Source material:

Content starts

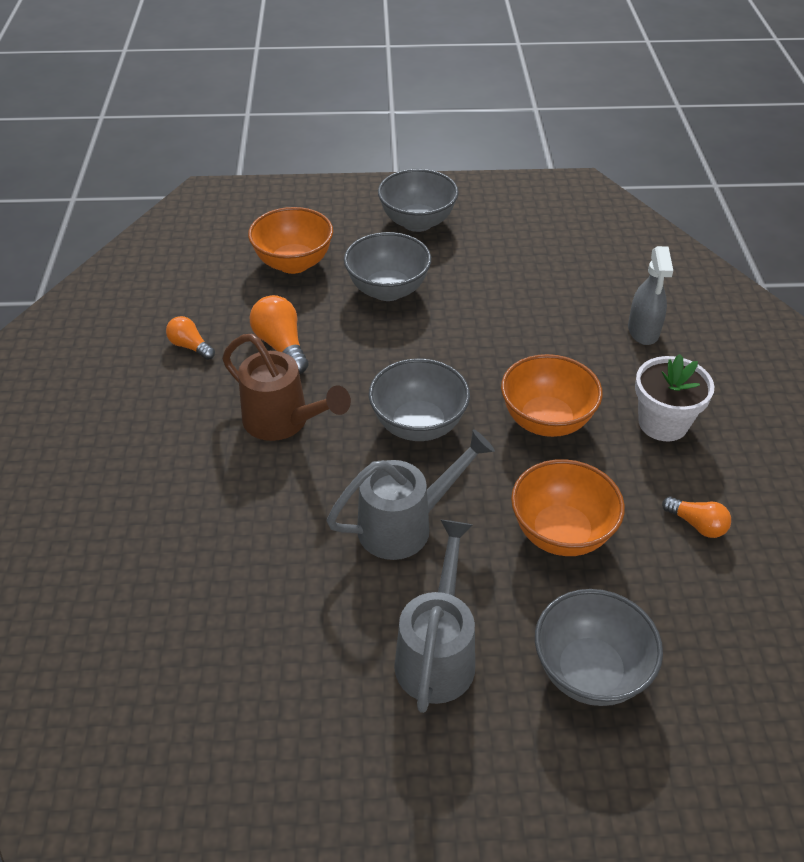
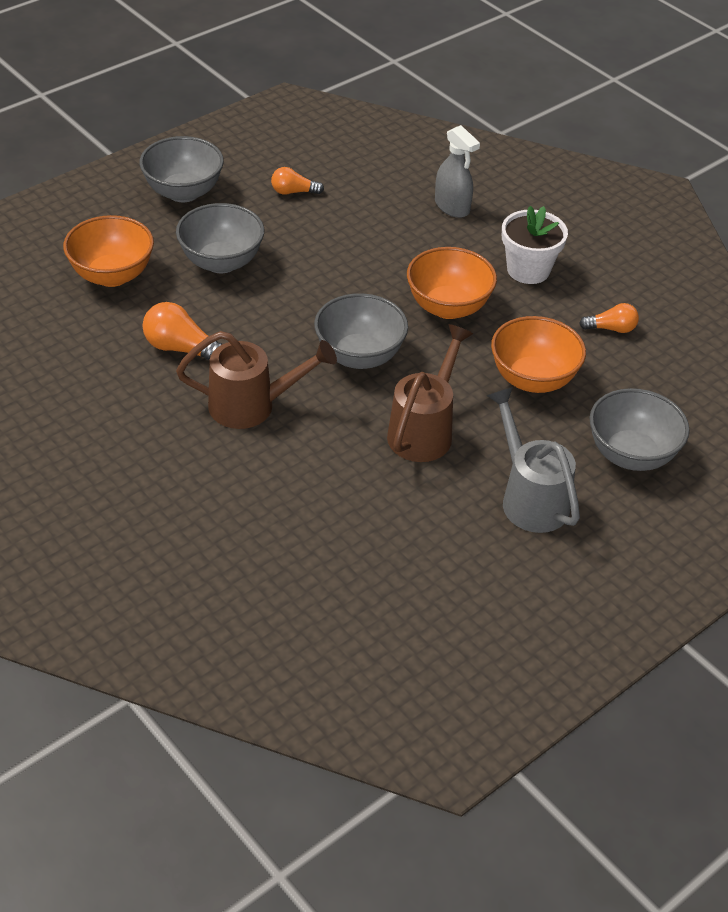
camera: 40 degrees left, 0 degrees up
(190, 346) = (101, 387): orange light bulb -> orange light bulb (293, 192)
(405, 525) = (424, 431): grey watering can -> brown watering can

Content ends

What to work on:
Transcribe the listing in full and omit the pictures.

Finished exercise:
camera: 40 degrees left, 0 degrees up
(190, 346) = (101, 387): orange light bulb -> orange light bulb (293, 192)
(405, 525) = (424, 431): grey watering can -> brown watering can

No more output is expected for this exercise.